__Required work__
From the top of the records below, return each line exactly, ending with the line that contains "yellow book: [231,432,391,631]".

(Records from a dataset)
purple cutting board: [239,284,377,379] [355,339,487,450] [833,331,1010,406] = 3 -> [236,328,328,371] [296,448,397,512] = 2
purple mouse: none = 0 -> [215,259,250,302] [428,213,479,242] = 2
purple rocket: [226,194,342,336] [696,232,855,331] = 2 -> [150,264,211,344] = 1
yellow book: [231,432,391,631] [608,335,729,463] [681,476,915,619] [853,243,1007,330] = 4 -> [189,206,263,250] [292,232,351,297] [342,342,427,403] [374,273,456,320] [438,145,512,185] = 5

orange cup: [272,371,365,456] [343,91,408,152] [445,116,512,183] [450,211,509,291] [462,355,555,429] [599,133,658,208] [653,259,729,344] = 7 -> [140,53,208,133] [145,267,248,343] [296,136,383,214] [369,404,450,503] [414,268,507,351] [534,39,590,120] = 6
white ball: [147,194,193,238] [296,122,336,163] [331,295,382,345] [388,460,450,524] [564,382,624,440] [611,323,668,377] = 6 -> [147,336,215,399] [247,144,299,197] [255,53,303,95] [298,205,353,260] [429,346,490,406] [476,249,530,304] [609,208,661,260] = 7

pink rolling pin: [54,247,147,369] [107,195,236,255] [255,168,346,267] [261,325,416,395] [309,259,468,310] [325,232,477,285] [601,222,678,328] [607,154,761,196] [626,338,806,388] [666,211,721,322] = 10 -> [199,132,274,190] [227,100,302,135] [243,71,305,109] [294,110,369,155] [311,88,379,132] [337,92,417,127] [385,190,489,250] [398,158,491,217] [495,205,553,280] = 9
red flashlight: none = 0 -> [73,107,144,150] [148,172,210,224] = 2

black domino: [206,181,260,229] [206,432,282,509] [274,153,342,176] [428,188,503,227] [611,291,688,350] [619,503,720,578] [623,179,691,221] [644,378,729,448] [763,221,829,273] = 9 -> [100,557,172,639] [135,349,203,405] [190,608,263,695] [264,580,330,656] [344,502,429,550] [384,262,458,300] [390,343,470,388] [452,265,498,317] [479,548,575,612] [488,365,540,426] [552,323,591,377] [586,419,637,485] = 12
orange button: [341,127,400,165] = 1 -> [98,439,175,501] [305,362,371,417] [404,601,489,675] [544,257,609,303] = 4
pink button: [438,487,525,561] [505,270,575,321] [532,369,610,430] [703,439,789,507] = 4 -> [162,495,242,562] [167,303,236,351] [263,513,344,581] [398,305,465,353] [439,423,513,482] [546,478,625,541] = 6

__Reply to the exercise__
purple cutting board: [239,284,377,379] [355,339,487,450] [833,331,1010,406] = 3 -> [236,328,328,371] [296,448,397,512] = 2
purple mouse: none = 0 -> [215,259,250,302] [428,213,479,242] = 2
purple rocket: [226,194,342,336] [696,232,855,331] = 2 -> [150,264,211,344] = 1
yellow book: [231,432,391,631] [608,335,729,463] [681,476,915,619] [853,243,1007,330] = 4 -> [189,206,263,250] [292,232,351,297] [342,342,427,403] [374,273,456,320] [438,145,512,185] = 5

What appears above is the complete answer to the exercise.